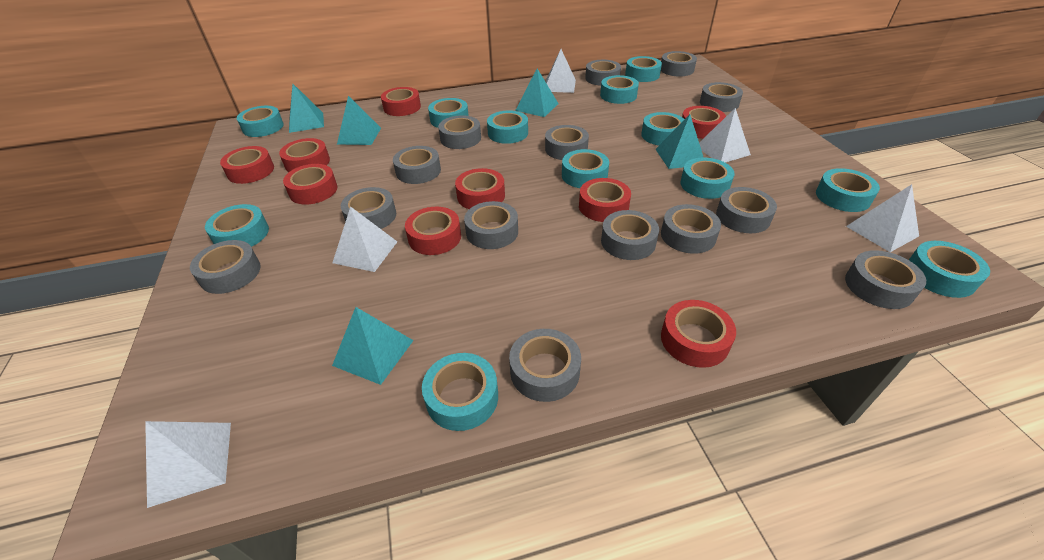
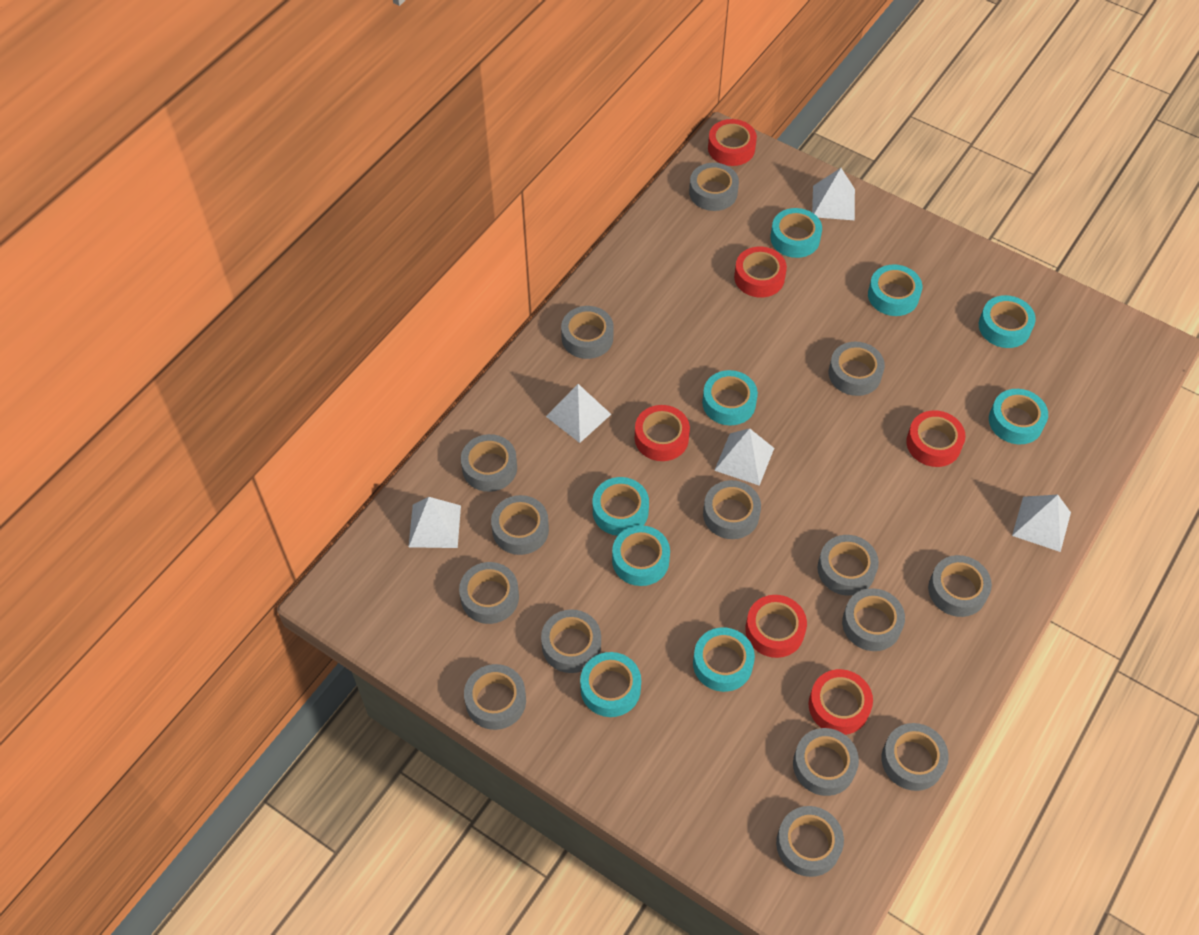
grey tape: 14 -> 15
red tape: 9 -> 6
turquoise pyramid: 5 -> 0
turquoise tape: 12 -> 9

> Your objective
The lines above must be transcribed exactly, with every picture left out.

> Response to the exercise
grey tape: 14 -> 15
red tape: 9 -> 6
turquoise pyramid: 5 -> 0
turquoise tape: 12 -> 9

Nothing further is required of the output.